All that is needed is every line of the listing below that has "cooler".

[Start of Attachment]

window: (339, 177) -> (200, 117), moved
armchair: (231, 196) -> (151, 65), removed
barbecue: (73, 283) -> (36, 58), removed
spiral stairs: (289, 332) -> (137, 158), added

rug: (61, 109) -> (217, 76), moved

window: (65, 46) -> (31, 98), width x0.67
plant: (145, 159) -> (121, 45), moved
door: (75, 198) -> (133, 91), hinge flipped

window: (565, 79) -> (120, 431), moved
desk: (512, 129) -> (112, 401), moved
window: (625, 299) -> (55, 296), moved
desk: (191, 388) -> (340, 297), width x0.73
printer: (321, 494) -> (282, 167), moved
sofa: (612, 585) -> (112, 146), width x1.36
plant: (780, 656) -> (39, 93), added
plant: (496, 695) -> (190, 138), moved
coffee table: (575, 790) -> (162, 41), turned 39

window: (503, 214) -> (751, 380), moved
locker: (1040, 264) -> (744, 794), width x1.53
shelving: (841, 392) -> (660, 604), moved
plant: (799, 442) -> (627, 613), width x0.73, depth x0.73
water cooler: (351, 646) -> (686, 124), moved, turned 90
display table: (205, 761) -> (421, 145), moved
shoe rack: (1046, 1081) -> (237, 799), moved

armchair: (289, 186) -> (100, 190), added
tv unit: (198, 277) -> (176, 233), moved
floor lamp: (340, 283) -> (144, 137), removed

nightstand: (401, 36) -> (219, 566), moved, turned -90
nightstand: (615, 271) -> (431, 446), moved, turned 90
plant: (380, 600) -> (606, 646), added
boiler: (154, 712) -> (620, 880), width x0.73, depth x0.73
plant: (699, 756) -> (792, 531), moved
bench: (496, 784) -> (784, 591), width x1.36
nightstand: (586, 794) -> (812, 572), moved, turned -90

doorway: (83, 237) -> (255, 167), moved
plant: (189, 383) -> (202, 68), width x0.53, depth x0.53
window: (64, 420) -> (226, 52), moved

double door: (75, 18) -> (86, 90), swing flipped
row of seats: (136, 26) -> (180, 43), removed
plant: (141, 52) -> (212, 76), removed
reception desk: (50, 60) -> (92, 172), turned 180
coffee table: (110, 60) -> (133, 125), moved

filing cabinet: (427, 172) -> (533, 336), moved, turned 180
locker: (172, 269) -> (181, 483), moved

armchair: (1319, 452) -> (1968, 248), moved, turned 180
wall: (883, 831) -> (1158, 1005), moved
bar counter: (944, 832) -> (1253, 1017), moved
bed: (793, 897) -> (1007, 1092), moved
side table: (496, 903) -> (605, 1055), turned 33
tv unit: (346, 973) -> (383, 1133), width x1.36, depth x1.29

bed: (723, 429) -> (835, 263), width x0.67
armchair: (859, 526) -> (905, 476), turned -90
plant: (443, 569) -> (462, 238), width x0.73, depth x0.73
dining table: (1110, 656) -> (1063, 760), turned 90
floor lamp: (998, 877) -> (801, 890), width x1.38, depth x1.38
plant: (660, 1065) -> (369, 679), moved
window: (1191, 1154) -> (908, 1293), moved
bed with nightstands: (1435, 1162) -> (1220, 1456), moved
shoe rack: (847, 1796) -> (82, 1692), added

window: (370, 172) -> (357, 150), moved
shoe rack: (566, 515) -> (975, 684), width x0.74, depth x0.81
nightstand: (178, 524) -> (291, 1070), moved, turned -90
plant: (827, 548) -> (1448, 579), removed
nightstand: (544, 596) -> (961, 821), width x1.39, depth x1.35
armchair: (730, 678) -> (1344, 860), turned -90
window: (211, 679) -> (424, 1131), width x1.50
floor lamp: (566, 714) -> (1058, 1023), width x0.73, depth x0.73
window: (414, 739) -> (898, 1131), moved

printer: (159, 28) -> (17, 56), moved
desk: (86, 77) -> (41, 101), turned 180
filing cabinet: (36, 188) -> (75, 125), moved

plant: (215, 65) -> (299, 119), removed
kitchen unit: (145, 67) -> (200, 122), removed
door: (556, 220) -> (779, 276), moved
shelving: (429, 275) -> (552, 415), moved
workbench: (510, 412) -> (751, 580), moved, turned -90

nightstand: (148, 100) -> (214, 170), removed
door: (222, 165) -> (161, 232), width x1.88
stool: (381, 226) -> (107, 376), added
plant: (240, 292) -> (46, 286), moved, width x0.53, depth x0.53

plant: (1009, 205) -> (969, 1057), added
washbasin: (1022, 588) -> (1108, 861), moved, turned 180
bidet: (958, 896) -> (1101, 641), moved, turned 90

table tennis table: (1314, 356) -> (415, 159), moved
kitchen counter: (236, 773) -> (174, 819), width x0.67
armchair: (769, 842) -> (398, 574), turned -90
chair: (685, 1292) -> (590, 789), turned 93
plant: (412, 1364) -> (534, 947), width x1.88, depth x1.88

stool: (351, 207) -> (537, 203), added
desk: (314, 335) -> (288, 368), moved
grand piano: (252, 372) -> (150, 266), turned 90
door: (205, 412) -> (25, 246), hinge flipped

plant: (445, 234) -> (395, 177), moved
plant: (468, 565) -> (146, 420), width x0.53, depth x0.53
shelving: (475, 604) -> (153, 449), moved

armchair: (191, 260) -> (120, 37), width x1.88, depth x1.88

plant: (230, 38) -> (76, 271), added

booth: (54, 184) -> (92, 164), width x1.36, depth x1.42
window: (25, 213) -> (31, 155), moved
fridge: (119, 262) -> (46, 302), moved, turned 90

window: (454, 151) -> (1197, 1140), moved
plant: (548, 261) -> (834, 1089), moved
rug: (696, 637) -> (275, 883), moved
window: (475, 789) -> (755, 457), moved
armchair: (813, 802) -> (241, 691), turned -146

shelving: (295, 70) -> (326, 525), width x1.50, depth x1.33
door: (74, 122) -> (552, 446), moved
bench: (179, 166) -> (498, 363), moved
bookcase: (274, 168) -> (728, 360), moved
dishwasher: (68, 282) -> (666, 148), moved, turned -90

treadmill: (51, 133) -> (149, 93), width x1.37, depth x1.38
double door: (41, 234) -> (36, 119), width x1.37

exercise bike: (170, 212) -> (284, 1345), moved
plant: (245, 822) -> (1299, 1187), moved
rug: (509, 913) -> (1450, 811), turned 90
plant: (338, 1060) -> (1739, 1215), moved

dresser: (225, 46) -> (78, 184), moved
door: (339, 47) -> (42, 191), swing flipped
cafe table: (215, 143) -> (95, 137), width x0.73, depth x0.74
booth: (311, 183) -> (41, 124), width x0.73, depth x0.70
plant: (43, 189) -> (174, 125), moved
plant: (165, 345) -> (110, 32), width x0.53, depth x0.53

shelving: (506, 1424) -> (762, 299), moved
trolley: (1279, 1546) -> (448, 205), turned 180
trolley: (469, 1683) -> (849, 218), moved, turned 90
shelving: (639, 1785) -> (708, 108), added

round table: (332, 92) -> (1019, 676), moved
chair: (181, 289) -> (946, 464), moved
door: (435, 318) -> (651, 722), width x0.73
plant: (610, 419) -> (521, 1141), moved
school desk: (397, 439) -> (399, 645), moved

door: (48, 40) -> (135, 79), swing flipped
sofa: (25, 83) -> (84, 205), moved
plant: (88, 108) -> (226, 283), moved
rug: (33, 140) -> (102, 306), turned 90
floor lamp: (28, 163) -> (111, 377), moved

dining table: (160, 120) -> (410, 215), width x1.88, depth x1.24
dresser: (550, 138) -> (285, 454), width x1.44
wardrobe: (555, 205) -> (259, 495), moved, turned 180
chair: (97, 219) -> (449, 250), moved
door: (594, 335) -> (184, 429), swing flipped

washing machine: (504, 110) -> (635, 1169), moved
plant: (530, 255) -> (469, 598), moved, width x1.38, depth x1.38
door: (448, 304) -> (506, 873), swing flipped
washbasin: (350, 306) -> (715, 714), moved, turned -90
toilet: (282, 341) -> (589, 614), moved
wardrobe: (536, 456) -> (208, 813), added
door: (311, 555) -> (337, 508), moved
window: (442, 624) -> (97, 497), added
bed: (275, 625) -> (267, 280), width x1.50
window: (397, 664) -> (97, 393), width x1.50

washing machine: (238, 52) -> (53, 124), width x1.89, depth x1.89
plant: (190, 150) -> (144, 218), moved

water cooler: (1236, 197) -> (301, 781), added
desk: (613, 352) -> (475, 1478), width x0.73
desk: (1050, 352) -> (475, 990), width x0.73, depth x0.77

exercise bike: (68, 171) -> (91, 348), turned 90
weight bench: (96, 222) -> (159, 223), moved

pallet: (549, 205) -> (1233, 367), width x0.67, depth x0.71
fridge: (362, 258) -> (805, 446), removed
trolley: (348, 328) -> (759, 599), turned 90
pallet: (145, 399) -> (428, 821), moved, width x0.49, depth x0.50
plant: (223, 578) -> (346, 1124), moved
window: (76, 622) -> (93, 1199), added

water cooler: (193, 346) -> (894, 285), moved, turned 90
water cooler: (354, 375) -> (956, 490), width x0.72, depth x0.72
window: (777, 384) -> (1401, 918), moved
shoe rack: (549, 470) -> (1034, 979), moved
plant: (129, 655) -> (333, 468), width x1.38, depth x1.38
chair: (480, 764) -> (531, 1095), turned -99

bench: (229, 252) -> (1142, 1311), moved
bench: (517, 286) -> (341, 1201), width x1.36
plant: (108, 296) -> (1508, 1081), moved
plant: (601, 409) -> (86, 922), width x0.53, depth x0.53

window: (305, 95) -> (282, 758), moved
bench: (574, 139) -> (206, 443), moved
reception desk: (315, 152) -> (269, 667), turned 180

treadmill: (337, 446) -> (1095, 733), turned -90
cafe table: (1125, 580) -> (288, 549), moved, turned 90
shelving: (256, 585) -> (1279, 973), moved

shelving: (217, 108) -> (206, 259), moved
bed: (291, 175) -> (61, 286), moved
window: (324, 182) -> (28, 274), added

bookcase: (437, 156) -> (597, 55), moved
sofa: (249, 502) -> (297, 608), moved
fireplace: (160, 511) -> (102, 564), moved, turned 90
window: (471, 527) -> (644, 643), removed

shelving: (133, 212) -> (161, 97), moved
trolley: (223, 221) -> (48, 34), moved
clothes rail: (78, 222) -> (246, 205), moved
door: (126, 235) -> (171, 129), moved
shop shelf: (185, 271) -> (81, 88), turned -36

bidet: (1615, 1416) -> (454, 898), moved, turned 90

[End of Attachment]

- [EXERCISE ANSWER]
water cooler: (351, 646) -> (686, 124), moved, turned 90
water cooler: (1236, 197) -> (301, 781), added
water cooler: (193, 346) -> (894, 285), moved, turned 90
water cooler: (354, 375) -> (956, 490), width x0.72, depth x0.72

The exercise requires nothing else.